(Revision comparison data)
——

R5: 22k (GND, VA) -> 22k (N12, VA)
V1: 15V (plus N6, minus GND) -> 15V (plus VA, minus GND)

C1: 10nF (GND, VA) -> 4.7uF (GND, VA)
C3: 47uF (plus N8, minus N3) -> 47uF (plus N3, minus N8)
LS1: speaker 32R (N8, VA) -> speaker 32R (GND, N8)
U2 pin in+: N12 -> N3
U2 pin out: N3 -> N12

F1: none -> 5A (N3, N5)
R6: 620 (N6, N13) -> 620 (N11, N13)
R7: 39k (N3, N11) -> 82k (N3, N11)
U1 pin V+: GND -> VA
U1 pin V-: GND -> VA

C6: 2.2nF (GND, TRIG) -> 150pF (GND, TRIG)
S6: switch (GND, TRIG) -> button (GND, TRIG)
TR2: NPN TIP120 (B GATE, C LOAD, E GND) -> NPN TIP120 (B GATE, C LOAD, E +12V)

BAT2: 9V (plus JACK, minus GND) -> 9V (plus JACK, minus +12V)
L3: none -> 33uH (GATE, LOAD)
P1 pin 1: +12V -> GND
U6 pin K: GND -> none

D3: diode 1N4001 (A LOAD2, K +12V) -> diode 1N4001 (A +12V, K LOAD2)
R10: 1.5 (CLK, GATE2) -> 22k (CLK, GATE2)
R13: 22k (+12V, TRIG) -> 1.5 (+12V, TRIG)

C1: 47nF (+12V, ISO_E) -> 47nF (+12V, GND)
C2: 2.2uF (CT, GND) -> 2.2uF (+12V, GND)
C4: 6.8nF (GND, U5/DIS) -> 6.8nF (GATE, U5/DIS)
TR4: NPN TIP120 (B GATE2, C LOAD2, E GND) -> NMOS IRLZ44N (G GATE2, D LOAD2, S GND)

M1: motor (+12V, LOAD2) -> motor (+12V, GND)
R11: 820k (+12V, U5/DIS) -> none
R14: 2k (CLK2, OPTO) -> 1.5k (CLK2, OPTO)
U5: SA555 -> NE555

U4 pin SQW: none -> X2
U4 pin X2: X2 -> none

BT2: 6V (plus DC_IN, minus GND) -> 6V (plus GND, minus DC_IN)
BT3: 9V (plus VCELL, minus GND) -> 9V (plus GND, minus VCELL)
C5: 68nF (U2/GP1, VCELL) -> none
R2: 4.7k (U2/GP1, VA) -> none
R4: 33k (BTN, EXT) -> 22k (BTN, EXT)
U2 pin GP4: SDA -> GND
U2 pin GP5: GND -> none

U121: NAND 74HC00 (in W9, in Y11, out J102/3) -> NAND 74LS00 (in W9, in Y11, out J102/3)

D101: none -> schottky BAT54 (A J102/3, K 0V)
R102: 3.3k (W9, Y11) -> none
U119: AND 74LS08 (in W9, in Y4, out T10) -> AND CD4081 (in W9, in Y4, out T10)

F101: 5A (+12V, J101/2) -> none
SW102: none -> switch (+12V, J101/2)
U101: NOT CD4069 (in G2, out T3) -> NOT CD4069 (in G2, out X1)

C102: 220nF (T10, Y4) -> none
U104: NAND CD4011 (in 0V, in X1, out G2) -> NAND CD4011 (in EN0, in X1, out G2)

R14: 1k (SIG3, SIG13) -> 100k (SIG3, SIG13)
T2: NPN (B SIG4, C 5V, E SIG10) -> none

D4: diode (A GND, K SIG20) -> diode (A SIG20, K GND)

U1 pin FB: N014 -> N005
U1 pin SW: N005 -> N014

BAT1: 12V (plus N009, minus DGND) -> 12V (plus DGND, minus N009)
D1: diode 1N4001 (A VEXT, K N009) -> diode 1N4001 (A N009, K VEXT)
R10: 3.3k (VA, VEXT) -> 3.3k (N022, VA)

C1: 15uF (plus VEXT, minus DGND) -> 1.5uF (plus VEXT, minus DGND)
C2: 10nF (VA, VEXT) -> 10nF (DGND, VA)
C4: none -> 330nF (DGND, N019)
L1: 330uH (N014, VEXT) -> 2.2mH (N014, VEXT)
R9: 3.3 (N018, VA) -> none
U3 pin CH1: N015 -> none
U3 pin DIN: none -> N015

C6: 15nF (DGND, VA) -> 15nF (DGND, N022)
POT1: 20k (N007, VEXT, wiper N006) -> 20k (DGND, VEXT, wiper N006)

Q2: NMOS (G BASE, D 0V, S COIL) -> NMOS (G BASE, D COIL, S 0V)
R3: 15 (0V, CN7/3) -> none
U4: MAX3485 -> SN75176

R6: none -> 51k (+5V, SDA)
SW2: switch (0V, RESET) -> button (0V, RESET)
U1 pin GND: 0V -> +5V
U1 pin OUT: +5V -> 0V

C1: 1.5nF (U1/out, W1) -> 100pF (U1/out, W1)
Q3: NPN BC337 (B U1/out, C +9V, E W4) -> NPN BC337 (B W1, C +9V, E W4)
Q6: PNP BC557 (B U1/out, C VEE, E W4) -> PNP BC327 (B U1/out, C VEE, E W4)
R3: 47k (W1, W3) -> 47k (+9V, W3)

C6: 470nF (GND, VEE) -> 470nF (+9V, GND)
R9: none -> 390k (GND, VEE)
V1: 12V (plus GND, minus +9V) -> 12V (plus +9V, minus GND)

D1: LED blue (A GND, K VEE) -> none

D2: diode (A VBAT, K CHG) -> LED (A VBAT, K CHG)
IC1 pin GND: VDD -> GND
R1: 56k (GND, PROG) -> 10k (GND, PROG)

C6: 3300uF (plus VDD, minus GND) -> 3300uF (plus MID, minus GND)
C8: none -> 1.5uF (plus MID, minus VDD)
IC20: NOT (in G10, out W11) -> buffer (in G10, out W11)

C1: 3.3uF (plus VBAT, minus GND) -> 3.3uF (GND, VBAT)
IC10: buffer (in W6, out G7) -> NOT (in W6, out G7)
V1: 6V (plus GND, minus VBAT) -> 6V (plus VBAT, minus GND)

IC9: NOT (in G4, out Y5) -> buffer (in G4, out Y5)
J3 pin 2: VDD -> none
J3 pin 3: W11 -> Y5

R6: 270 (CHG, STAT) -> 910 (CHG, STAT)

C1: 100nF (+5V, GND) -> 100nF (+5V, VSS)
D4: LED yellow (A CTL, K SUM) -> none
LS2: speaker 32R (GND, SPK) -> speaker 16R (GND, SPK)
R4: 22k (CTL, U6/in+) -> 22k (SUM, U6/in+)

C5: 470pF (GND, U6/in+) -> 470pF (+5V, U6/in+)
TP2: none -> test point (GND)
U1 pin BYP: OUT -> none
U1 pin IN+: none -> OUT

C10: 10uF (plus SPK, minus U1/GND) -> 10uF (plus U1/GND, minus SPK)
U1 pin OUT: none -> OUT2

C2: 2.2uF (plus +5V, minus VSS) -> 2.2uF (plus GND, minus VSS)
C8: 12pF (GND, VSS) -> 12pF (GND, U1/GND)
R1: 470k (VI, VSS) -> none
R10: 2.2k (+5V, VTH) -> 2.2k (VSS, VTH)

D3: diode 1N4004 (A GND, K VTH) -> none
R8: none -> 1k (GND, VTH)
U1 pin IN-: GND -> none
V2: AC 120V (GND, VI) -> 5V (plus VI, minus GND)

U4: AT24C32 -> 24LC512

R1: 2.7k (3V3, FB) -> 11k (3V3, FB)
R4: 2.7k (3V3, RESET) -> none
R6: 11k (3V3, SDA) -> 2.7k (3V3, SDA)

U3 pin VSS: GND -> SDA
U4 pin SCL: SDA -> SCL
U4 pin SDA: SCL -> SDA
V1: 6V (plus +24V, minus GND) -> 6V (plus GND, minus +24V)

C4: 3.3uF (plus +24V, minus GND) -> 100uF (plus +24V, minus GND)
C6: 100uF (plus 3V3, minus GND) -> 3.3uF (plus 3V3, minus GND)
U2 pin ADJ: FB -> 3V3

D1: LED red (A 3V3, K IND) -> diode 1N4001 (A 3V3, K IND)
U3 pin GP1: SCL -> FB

——

| Required action |
The lines to copy run from the first line of the entries to the line containing "BT2: 6V (plus"; copy them exactly and output nothing else.

| Response area |
R5: 22k (GND, VA) -> 22k (N12, VA)
V1: 15V (plus N6, minus GND) -> 15V (plus VA, minus GND)

C1: 10nF (GND, VA) -> 4.7uF (GND, VA)
C3: 47uF (plus N8, minus N3) -> 47uF (plus N3, minus N8)
LS1: speaker 32R (N8, VA) -> speaker 32R (GND, N8)
U2 pin in+: N12 -> N3
U2 pin out: N3 -> N12

F1: none -> 5A (N3, N5)
R6: 620 (N6, N13) -> 620 (N11, N13)
R7: 39k (N3, N11) -> 82k (N3, N11)
U1 pin V+: GND -> VA
U1 pin V-: GND -> VA

C6: 2.2nF (GND, TRIG) -> 150pF (GND, TRIG)
S6: switch (GND, TRIG) -> button (GND, TRIG)
TR2: NPN TIP120 (B GATE, C LOAD, E GND) -> NPN TIP120 (B GATE, C LOAD, E +12V)

BAT2: 9V (plus JACK, minus GND) -> 9V (plus JACK, minus +12V)
L3: none -> 33uH (GATE, LOAD)
P1 pin 1: +12V -> GND
U6 pin K: GND -> none

D3: diode 1N4001 (A LOAD2, K +12V) -> diode 1N4001 (A +12V, K LOAD2)
R10: 1.5 (CLK, GATE2) -> 22k (CLK, GATE2)
R13: 22k (+12V, TRIG) -> 1.5 (+12V, TRIG)

C1: 47nF (+12V, ISO_E) -> 47nF (+12V, GND)
C2: 2.2uF (CT, GND) -> 2.2uF (+12V, GND)
C4: 6.8nF (GND, U5/DIS) -> 6.8nF (GATE, U5/DIS)
TR4: NPN TIP120 (B GATE2, C LOAD2, E GND) -> NMOS IRLZ44N (G GATE2, D LOAD2, S GND)

M1: motor (+12V, LOAD2) -> motor (+12V, GND)
R11: 820k (+12V, U5/DIS) -> none
R14: 2k (CLK2, OPTO) -> 1.5k (CLK2, OPTO)
U5: SA555 -> NE555

U4 pin SQW: none -> X2
U4 pin X2: X2 -> none

BT2: 6V (plus DC_IN, minus GND) -> 6V (plus GND, minus DC_IN)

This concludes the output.